Transcribe the whole listing exactly; the images stay out.
--- --- ---
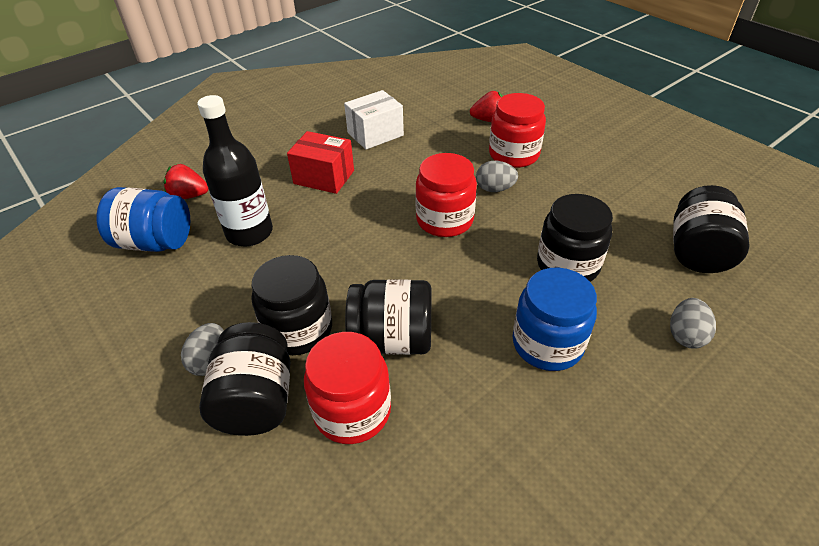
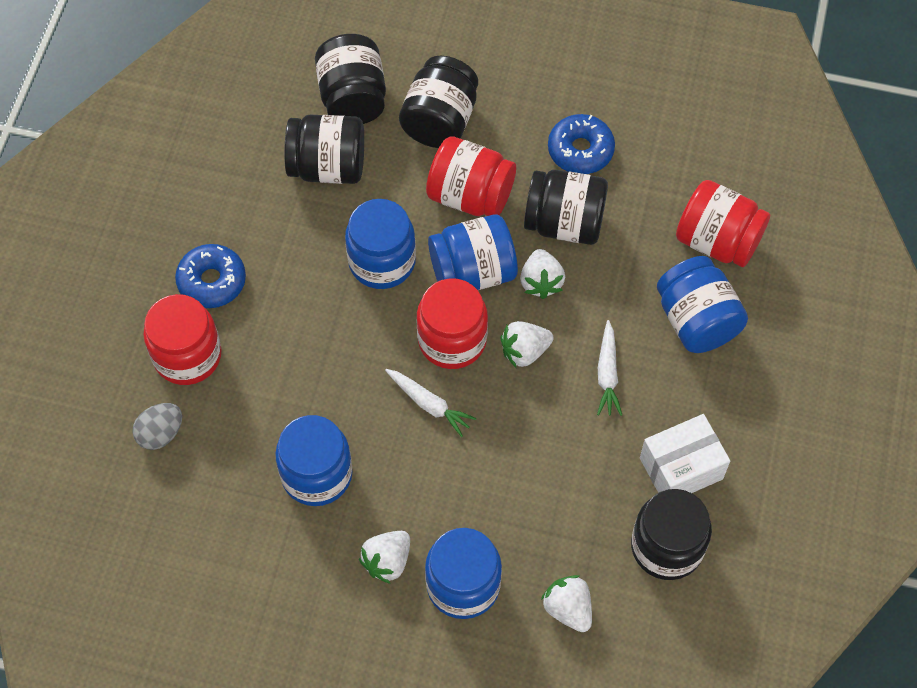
black bottle: 1 -> 0
blue donut: 0 -> 2
blue jar: 2 -> 5
grey egg: 3 -> 1
red box: 1 -> 0
red jar: 3 -> 4
red strawberry: 2 -> 0
white carrot: 0 -> 2
white strawberry: 0 -> 4

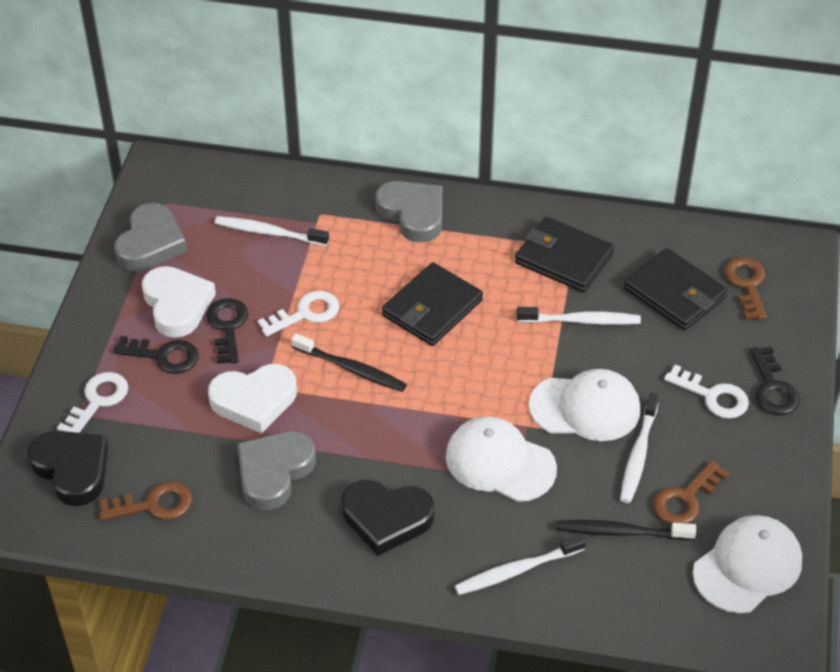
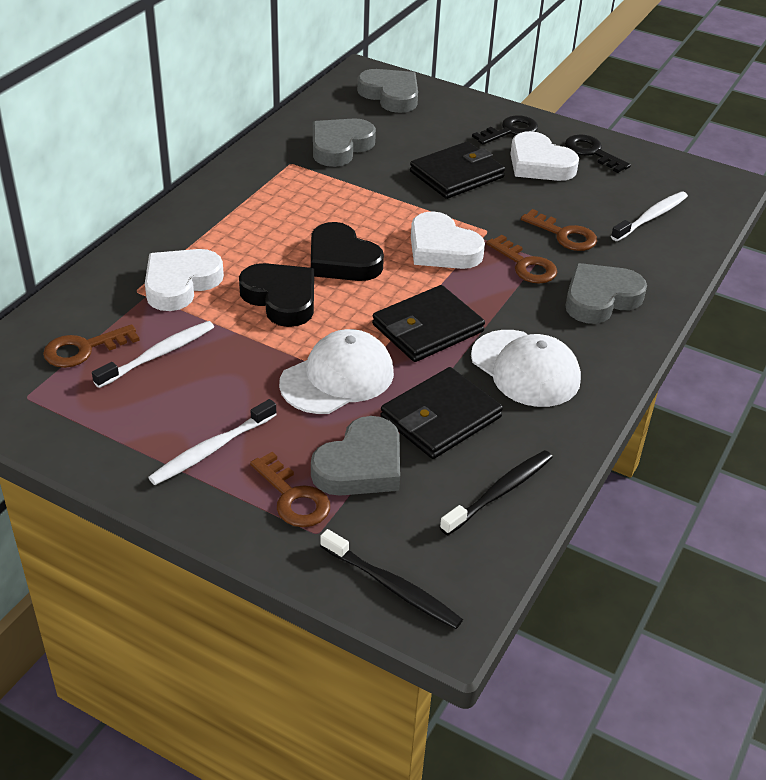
black key: 3 -> 2
brown key: 3 -> 4
grey heart: 3 -> 4
white cap: 3 -> 2
white heart: 2 -> 3
white key: 3 -> 0
white toothbrush: 4 -> 3

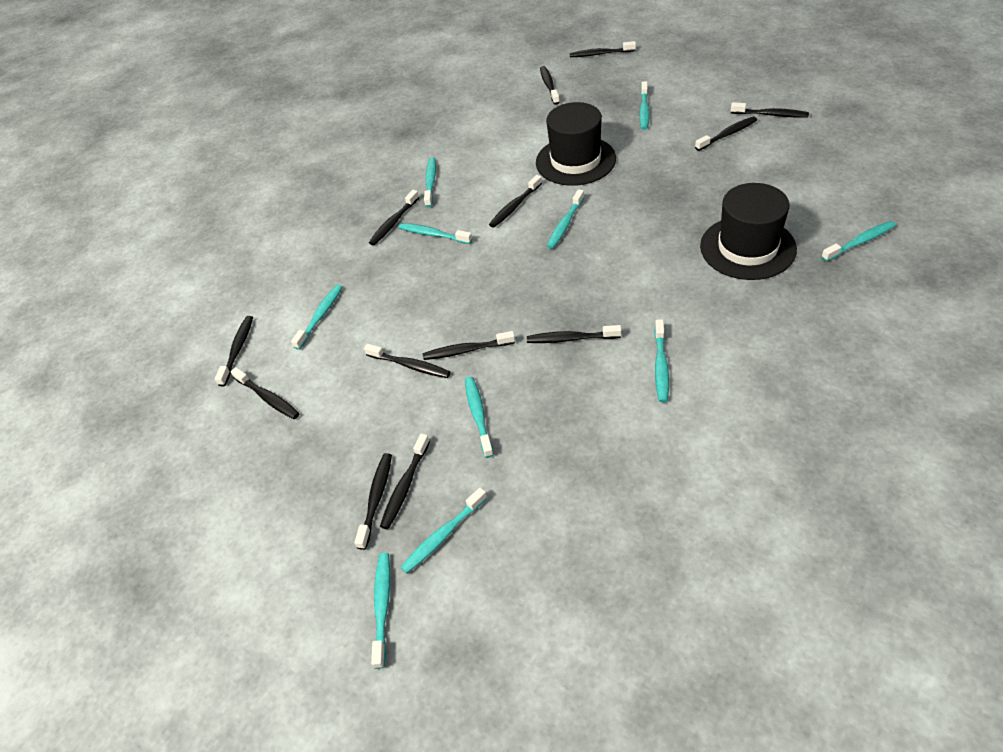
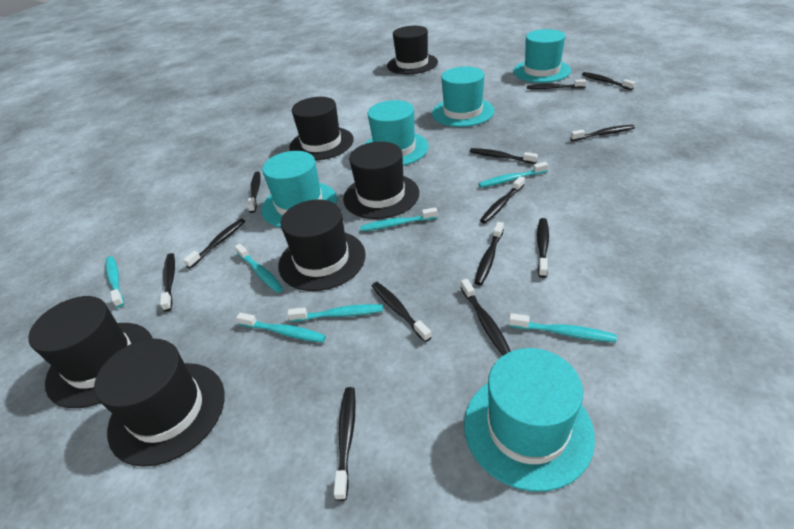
black hat: 2 -> 6
turquoise hat: 0 -> 5
turquoise toothbrush: 10 -> 7

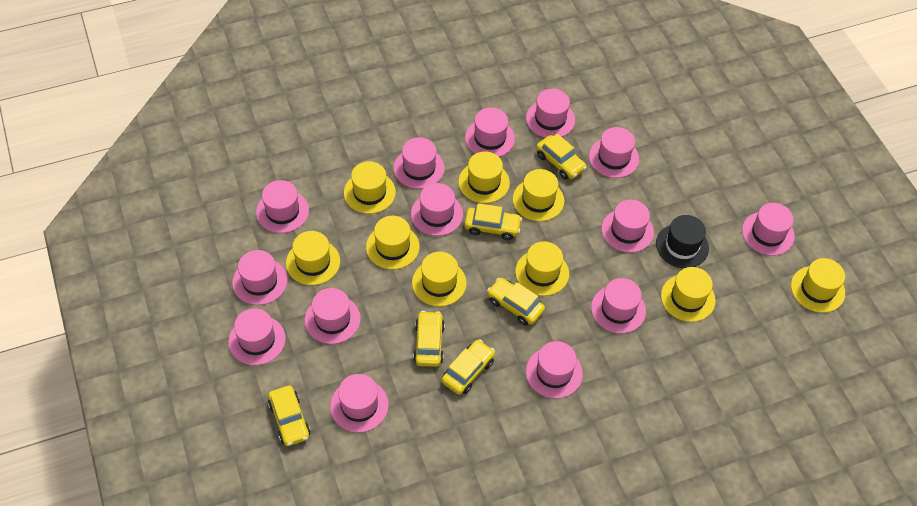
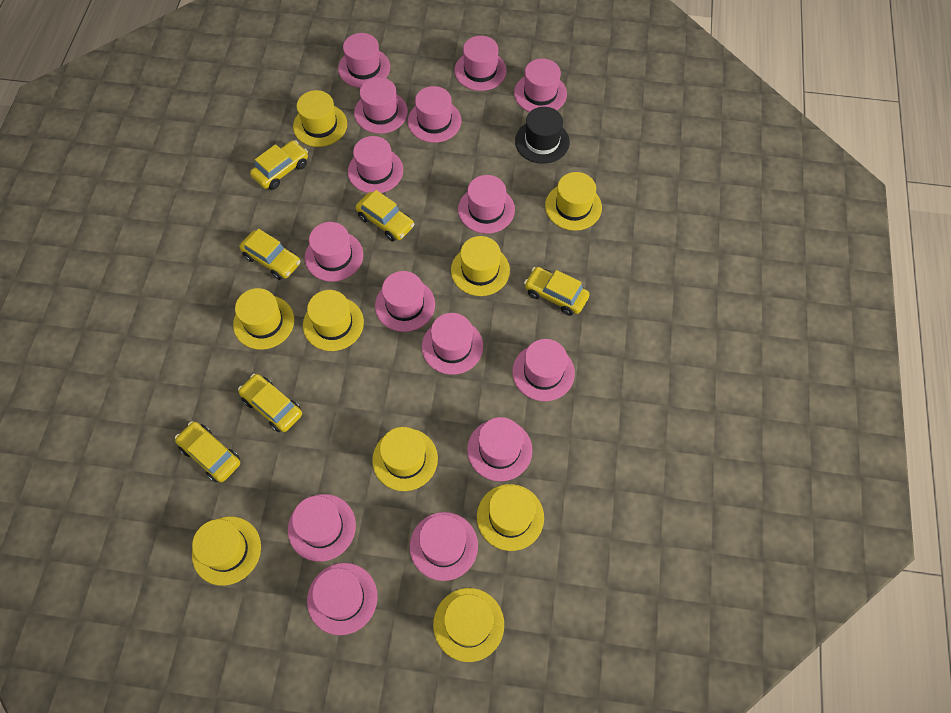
pink hat: 14 -> 15

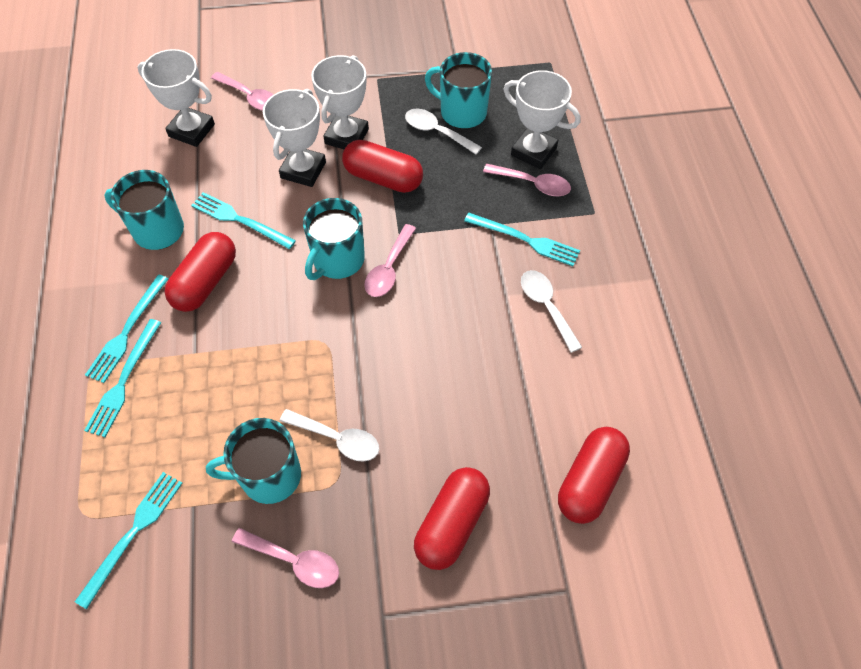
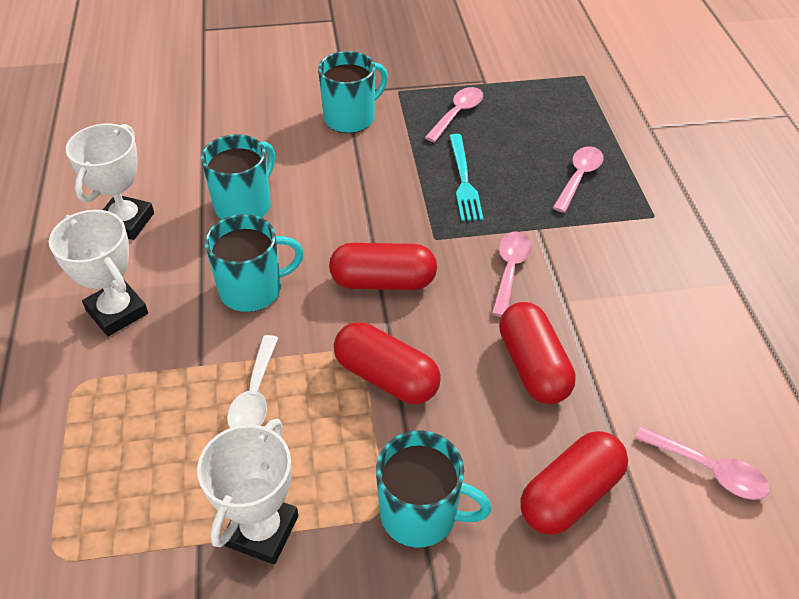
turquoise fork: 5 -> 1
white spoon: 3 -> 1
white trophy: 4 -> 3

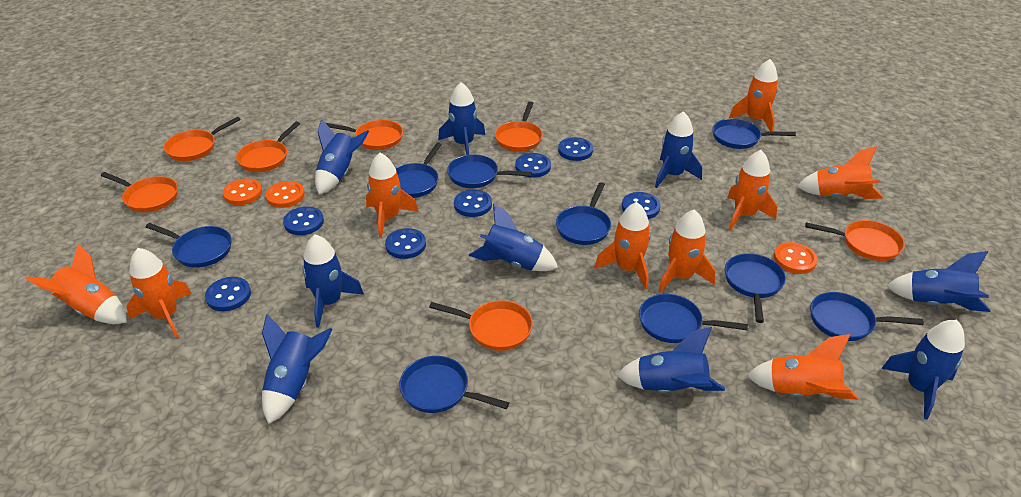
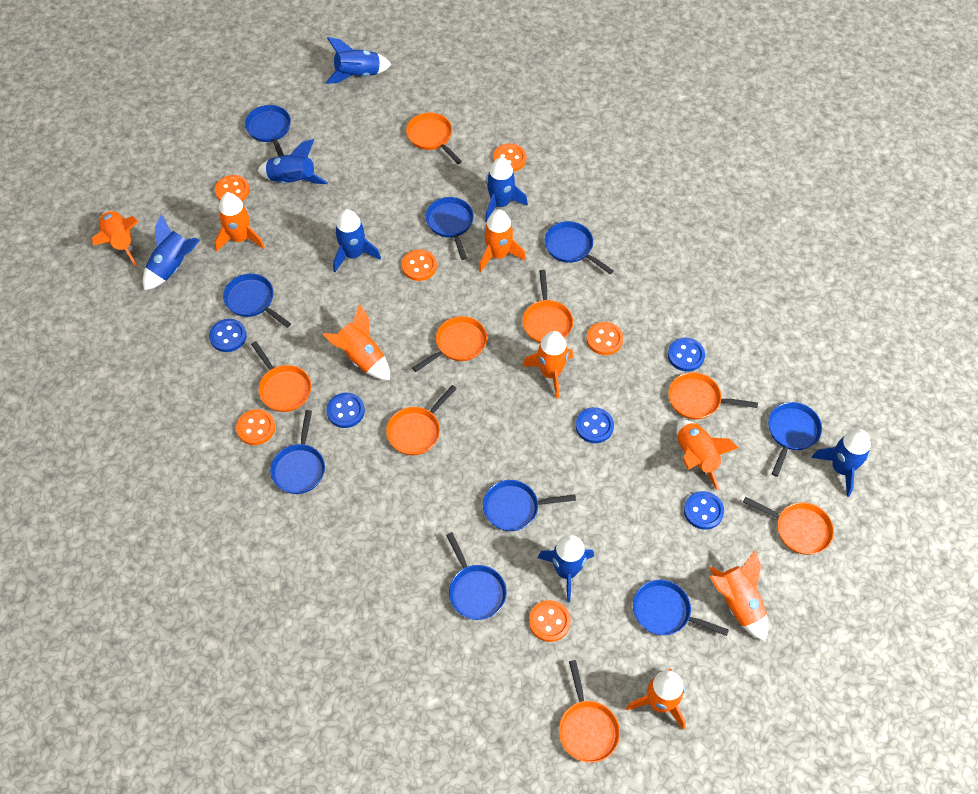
blue button: 7 -> 5
blue rocket: 9 -> 7
orange button: 3 -> 6
orange pan: 7 -> 8
orange rocket: 9 -> 8

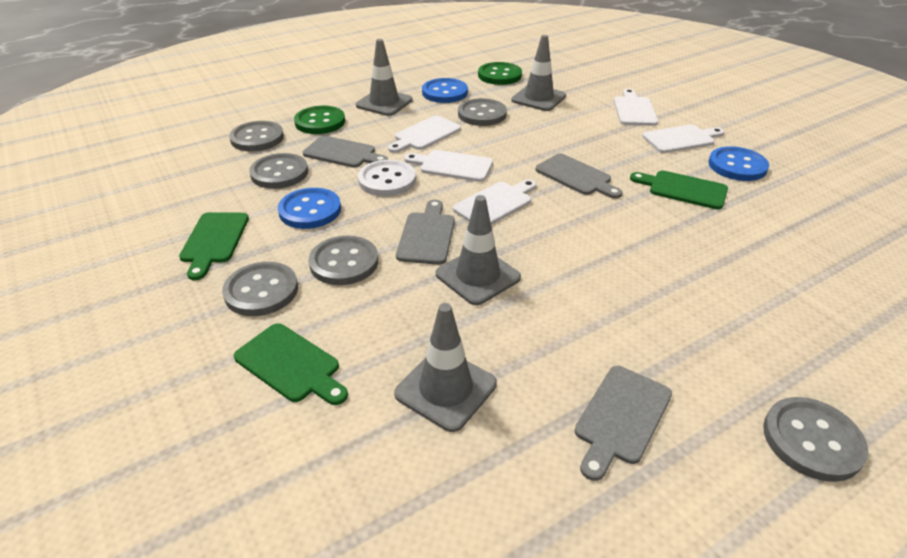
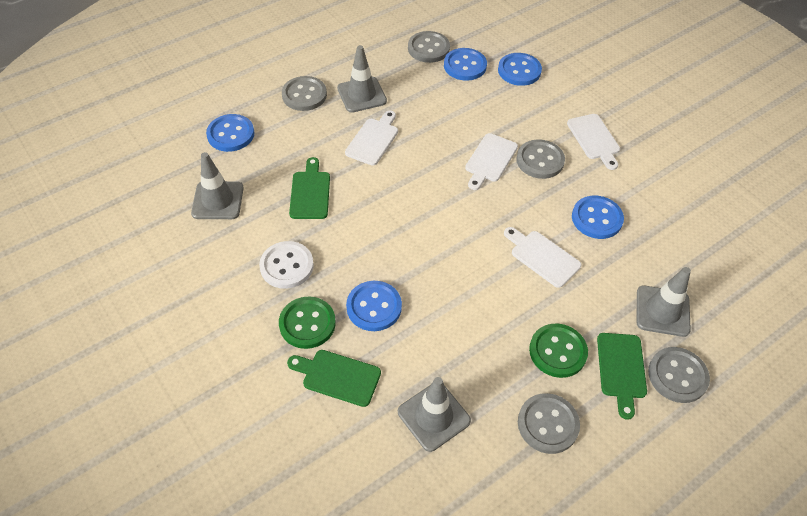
blue button: 3 -> 5
grey button: 6 -> 5
grey cutting board: 4 -> 0
white cutting board: 5 -> 4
--- --- ---
» EXERCISE OUTPUT
black bottle: 1 -> 0
blue donut: 0 -> 2
blue jar: 2 -> 5
grey egg: 3 -> 1
red box: 1 -> 0
red jar: 3 -> 4
red strawberry: 2 -> 0
white carrot: 0 -> 2
white strawberry: 0 -> 4

black key: 3 -> 2
brown key: 3 -> 4
grey heart: 3 -> 4
white cap: 3 -> 2
white heart: 2 -> 3
white key: 3 -> 0
white toothbrush: 4 -> 3

black hat: 2 -> 6
turquoise hat: 0 -> 5
turquoise toothbrush: 10 -> 7

pink hat: 14 -> 15

turquoise fork: 5 -> 1
white spoon: 3 -> 1
white trophy: 4 -> 3

blue button: 7 -> 5
blue rocket: 9 -> 7
orange button: 3 -> 6
orange pan: 7 -> 8
orange rocket: 9 -> 8

blue button: 3 -> 5
grey button: 6 -> 5
grey cutting board: 4 -> 0
white cutting board: 5 -> 4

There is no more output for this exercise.